## INFORMATION SUPPLIED
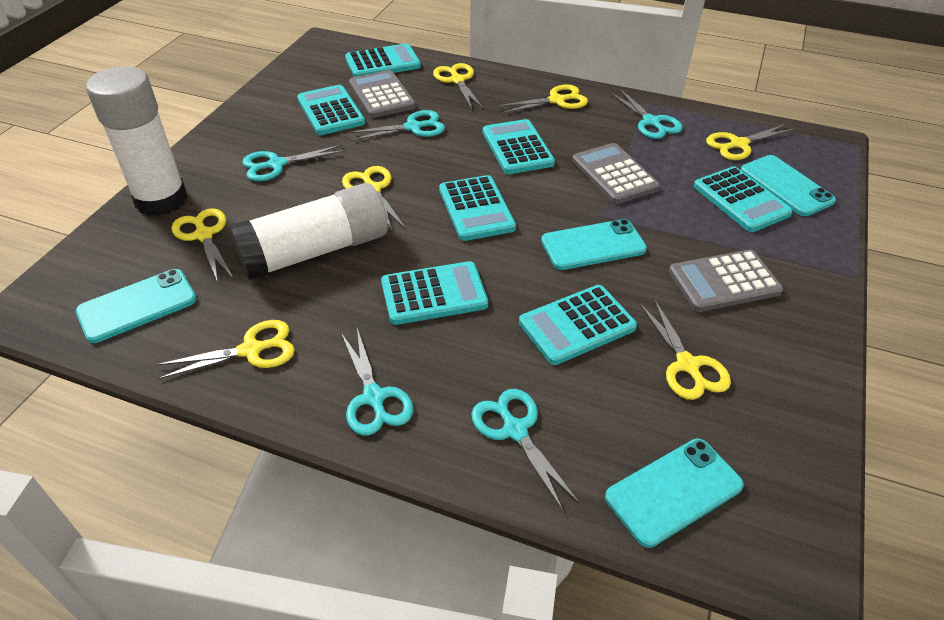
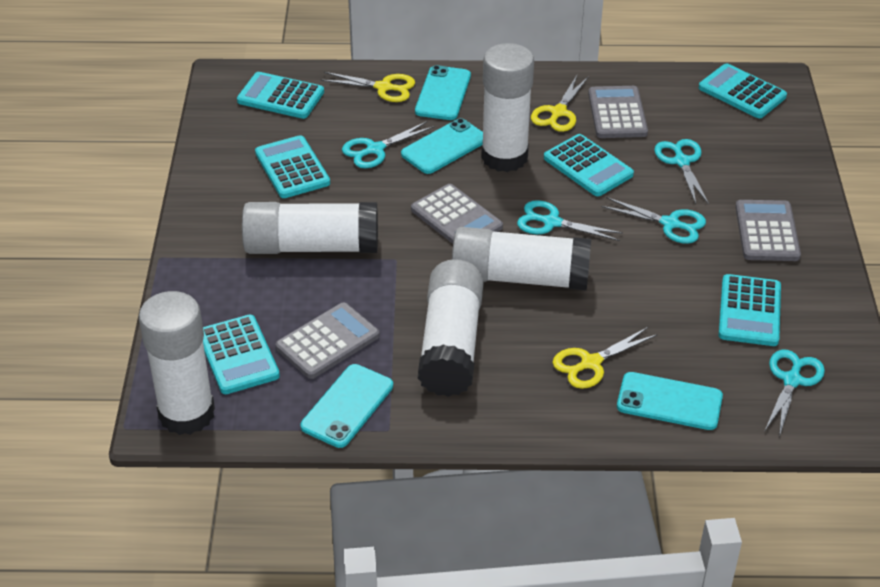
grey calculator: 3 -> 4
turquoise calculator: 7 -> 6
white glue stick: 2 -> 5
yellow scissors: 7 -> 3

## TO DO
Should there be pictures in the data, leave them out and return the rest exactly.

## SOLUTION TO THIS PROBLEM
grey calculator: 3 -> 4
turquoise calculator: 7 -> 6
white glue stick: 2 -> 5
yellow scissors: 7 -> 3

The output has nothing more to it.